======== MATERIAL FOR THIS EXERCISE

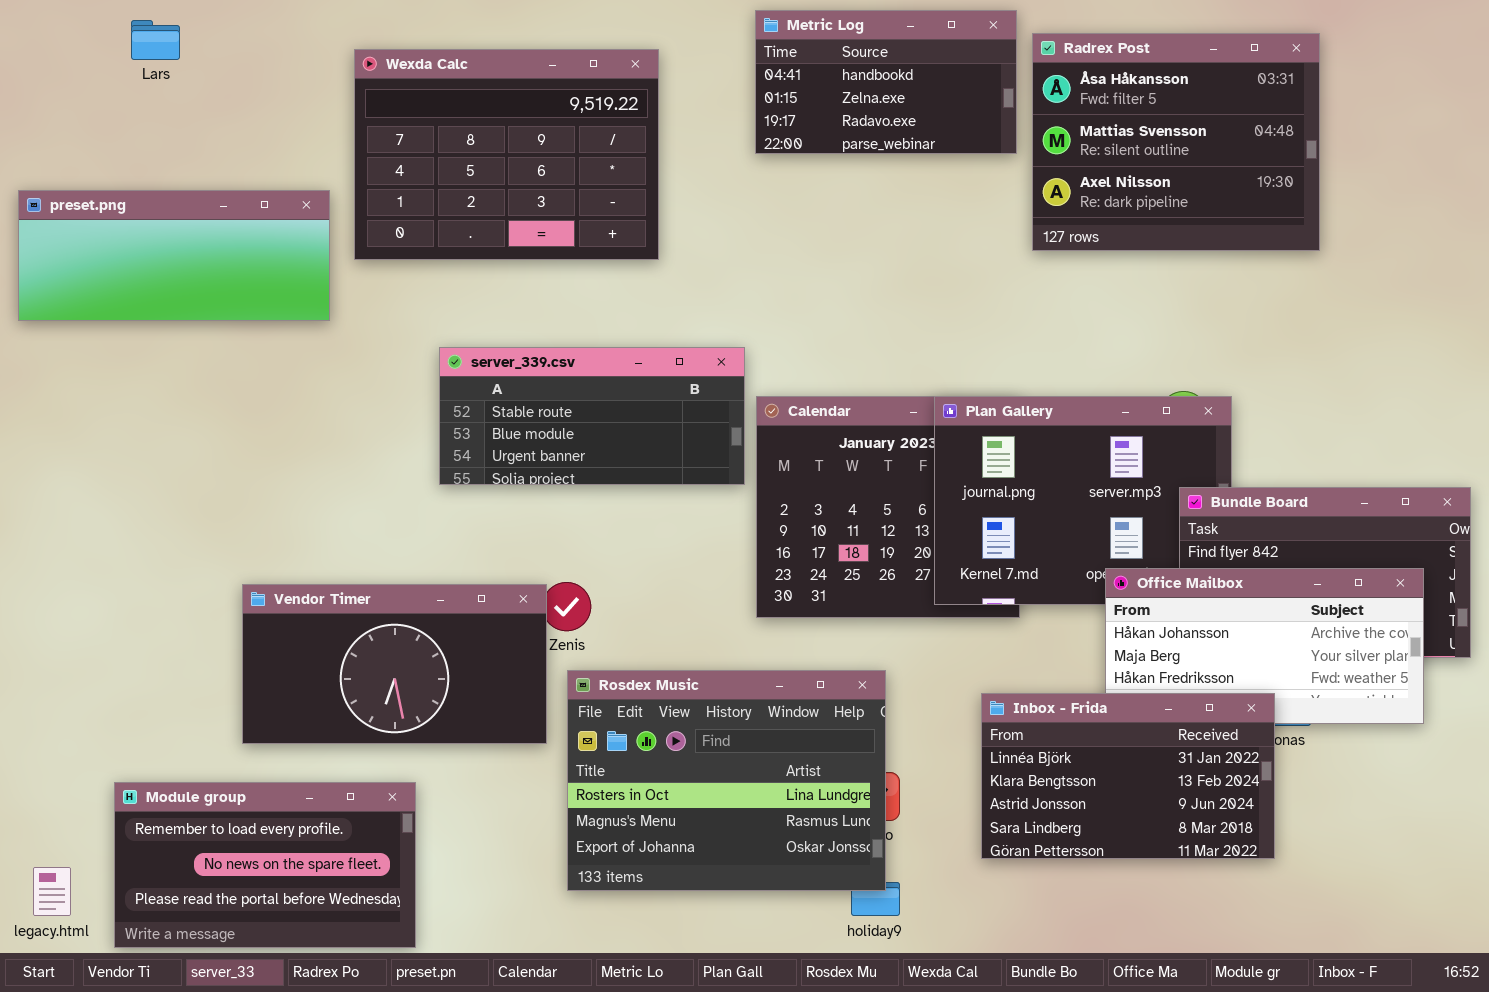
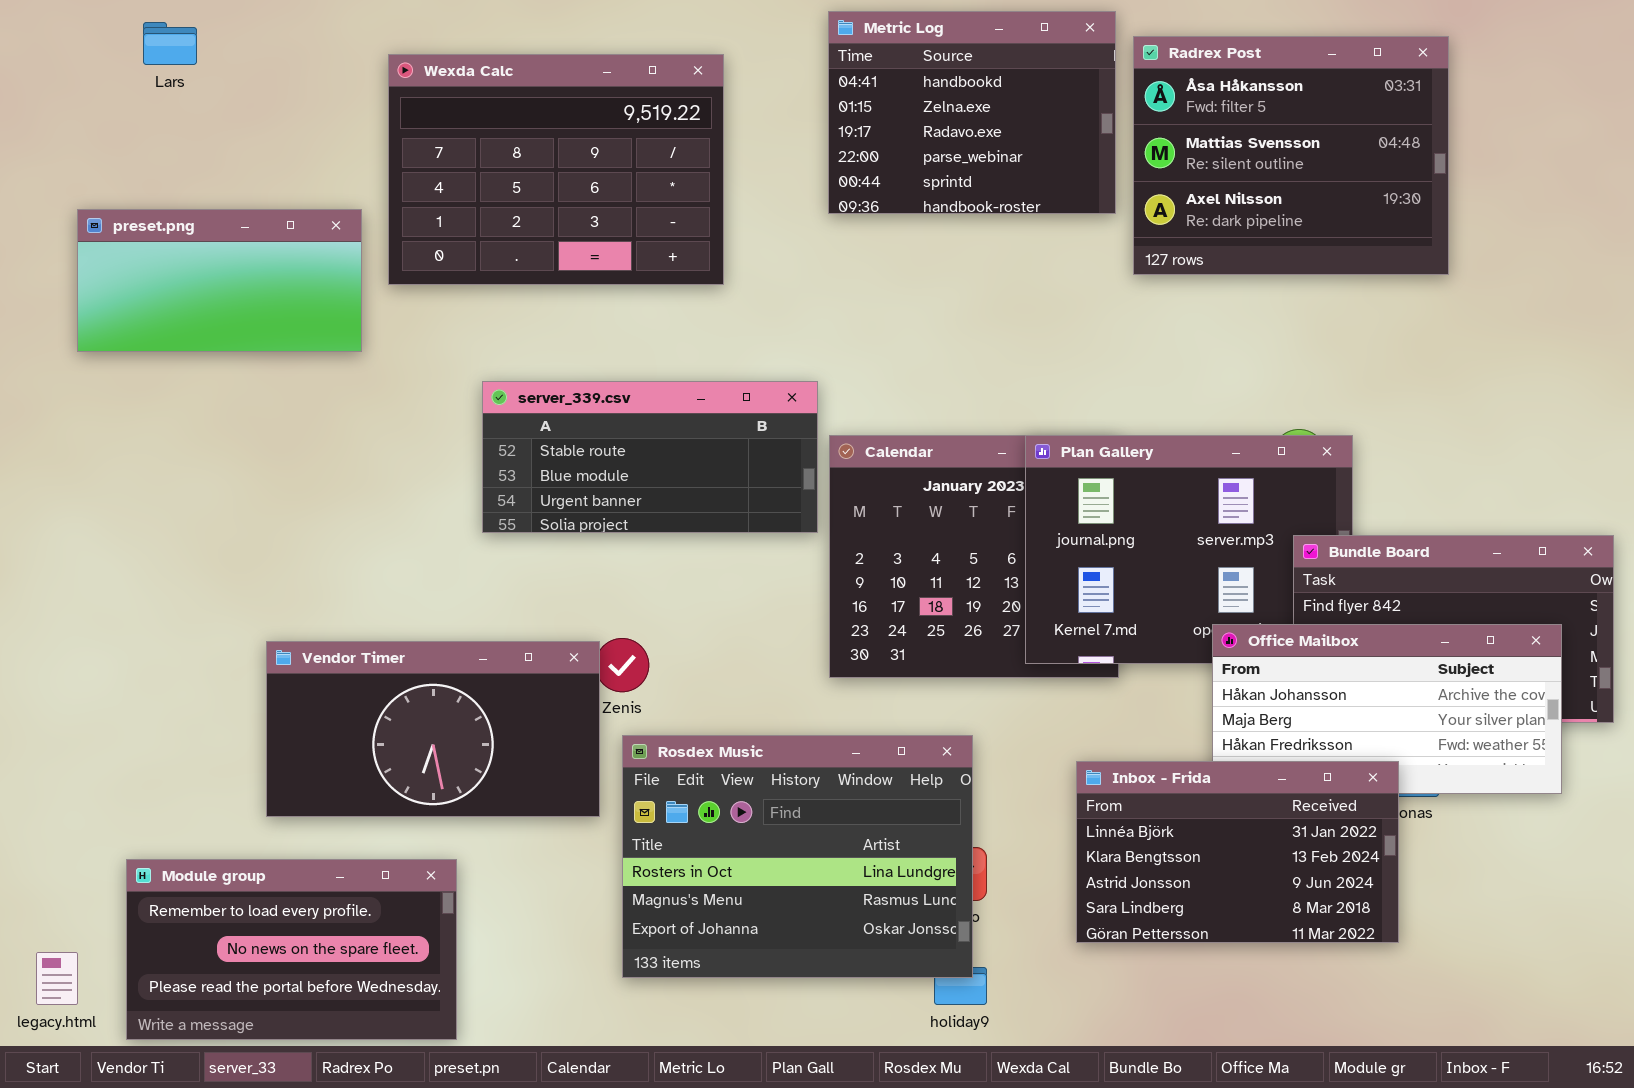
Metric Log: [755,10,1017,154] -> [828,11,1116,214], resized
preset.png: [18,190,330,321] -> [77,209,362,352], resized

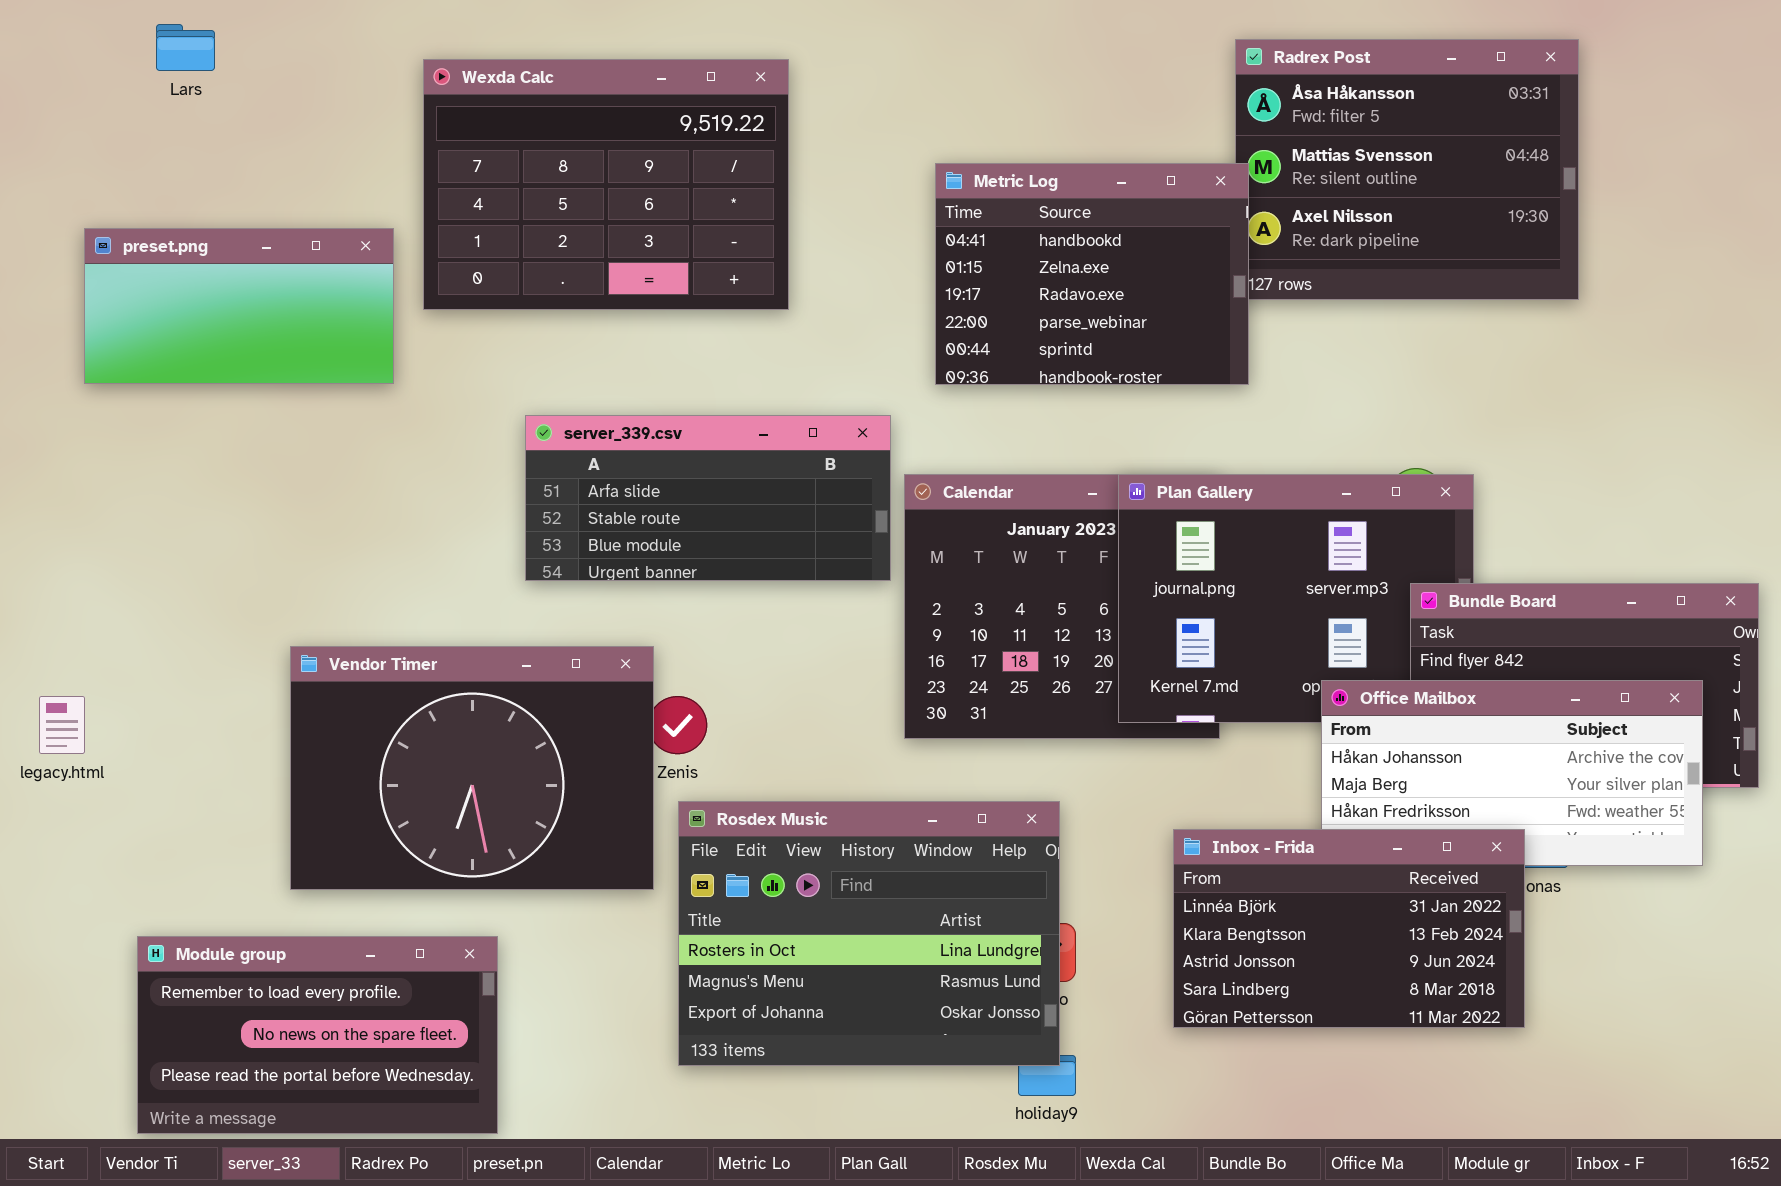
Metric Log: [828,11,1116,214] -> [935,163,1249,385], moved
server_339.csv: [482,381,818,533] -> [525,415,891,581], scrolled up 1 row
Vendor Timer: [266,641,600,817] -> [290,646,654,890], resized
legacy.html: [36,952,78,1005] -> [39,696,85,754], moved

================

:: WHAT YOU SHOULD DO ::
With the line that contains "Metric Log: [828,11,1116,214]" as the start, output every line through the end of the entries exactly. Add no other lines.

:: FINISHED TASK ::
Metric Log: [828,11,1116,214] -> [935,163,1249,385], moved
server_339.csv: [482,381,818,533] -> [525,415,891,581], scrolled up 1 row
Vendor Timer: [266,641,600,817] -> [290,646,654,890], resized
legacy.html: [36,952,78,1005] -> [39,696,85,754], moved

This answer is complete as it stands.